▶ [WHAT YOU HAVE TO DO]: Give back exactly the lines of the entries below from the line with "What was the white cheese" to the line with "The second view lost the turquoise cube", inclusive, and only those.
··· DATA FOR PROCESSING ···
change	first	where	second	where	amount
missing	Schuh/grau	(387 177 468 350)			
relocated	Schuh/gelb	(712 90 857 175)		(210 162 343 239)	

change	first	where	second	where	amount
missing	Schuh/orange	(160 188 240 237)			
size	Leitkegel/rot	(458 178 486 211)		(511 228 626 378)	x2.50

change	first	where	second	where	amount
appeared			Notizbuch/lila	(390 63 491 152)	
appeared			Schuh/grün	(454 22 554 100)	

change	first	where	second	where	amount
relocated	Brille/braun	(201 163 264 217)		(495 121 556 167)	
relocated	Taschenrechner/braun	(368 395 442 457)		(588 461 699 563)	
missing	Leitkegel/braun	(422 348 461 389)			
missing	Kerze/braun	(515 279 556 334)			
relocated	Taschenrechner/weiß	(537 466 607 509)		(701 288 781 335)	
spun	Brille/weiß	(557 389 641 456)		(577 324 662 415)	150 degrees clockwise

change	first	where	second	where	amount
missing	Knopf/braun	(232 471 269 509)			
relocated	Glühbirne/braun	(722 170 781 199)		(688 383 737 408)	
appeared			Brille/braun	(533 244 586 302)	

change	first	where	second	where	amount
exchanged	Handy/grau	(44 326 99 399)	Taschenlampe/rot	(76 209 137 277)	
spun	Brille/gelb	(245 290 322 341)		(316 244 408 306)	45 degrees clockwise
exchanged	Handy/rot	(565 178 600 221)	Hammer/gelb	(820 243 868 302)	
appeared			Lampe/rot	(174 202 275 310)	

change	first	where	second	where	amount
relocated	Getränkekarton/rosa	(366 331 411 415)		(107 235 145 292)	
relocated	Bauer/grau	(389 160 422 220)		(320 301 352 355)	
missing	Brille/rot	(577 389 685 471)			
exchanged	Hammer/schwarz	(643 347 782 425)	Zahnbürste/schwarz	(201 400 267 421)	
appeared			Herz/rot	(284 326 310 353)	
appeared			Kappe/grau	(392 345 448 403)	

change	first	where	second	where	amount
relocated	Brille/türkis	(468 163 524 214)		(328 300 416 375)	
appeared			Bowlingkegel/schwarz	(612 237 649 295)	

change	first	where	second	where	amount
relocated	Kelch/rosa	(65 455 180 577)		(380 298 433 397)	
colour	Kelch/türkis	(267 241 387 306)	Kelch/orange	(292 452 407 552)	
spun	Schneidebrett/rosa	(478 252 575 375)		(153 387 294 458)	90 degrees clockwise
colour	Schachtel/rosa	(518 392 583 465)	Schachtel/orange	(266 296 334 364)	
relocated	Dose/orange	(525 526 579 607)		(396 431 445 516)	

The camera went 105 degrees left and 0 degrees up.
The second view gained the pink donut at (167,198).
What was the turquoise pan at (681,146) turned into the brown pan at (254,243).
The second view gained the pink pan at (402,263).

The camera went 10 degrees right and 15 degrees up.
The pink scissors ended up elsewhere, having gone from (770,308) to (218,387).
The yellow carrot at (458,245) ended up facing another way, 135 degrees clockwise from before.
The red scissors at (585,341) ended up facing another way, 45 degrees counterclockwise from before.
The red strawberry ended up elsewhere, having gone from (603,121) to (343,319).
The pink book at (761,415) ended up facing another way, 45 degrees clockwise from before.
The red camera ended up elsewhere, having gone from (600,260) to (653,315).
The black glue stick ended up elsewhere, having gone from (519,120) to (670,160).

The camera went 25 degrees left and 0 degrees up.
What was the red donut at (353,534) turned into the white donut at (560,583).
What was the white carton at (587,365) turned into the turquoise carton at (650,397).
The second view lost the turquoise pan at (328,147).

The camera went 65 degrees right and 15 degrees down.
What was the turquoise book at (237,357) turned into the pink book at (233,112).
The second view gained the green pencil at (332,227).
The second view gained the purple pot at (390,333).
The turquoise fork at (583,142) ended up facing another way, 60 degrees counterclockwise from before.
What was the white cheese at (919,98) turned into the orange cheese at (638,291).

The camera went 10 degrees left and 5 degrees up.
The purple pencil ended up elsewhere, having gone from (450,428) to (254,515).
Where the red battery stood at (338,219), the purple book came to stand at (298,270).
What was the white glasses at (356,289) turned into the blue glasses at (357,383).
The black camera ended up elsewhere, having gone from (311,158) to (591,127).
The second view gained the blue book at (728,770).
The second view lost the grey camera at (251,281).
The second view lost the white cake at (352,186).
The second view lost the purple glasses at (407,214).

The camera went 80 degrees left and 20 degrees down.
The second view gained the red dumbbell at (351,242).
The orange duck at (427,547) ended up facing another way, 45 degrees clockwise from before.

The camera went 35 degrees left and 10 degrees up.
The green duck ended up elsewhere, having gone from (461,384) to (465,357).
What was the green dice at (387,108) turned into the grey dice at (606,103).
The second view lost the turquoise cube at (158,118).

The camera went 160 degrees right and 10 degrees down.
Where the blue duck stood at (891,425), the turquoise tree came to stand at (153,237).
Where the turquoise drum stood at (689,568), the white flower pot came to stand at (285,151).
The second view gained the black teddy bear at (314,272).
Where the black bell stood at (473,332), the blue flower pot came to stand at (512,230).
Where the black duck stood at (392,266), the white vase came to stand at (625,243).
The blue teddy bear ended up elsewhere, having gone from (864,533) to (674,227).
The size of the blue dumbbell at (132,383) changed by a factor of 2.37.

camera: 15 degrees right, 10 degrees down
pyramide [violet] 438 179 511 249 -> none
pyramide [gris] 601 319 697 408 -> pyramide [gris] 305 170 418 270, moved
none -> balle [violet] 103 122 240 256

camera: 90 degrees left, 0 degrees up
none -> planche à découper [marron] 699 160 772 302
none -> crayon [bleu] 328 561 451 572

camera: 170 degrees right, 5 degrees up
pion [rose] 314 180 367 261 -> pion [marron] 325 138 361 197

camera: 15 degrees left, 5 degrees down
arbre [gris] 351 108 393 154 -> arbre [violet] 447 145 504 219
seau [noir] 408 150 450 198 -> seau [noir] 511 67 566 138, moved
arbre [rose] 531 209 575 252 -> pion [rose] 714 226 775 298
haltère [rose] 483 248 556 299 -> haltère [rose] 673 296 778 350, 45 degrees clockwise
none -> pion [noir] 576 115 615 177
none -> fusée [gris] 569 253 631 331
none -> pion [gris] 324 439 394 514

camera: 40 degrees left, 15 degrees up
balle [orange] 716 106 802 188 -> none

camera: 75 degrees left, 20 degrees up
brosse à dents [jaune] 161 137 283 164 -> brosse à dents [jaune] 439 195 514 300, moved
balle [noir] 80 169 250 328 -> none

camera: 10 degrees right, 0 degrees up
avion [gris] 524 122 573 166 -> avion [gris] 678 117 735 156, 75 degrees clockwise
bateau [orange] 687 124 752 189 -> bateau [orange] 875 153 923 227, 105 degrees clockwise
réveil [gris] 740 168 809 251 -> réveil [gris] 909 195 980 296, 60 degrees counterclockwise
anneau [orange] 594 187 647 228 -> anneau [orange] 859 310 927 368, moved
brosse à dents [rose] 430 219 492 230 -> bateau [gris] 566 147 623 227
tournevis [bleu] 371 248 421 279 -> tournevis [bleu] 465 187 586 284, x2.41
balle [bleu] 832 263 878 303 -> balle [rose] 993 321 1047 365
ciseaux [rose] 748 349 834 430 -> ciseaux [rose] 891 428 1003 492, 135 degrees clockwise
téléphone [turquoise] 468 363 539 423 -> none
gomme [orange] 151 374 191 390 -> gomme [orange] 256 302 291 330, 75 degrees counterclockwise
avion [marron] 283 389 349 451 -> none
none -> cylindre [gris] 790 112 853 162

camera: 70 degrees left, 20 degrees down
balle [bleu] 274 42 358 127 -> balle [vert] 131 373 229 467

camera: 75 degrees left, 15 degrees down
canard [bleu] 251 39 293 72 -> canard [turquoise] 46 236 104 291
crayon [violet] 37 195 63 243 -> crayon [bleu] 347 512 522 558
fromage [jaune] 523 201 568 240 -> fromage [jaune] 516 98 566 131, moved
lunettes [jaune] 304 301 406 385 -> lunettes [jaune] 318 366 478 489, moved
···
▶ [EXPECTED ANSWER]:
What was the white cheese at (919,98) turned into the orange cheese at (638,291).

The camera went 10 degrees left and 5 degrees up.
The purple pencil ended up elsewhere, having gone from (450,428) to (254,515).
Where the red battery stood at (338,219), the purple book came to stand at (298,270).
What was the white glasses at (356,289) turned into the blue glasses at (357,383).
The black camera ended up elsewhere, having gone from (311,158) to (591,127).
The second view gained the blue book at (728,770).
The second view lost the grey camera at (251,281).
The second view lost the white cake at (352,186).
The second view lost the purple glasses at (407,214).

The camera went 80 degrees left and 20 degrees down.
The second view gained the red dumbbell at (351,242).
The orange duck at (427,547) ended up facing another way, 45 degrees clockwise from before.

The camera went 35 degrees left and 10 degrees up.
The green duck ended up elsewhere, having gone from (461,384) to (465,357).
What was the green dice at (387,108) turned into the grey dice at (606,103).
The second view lost the turquoise cube at (158,118).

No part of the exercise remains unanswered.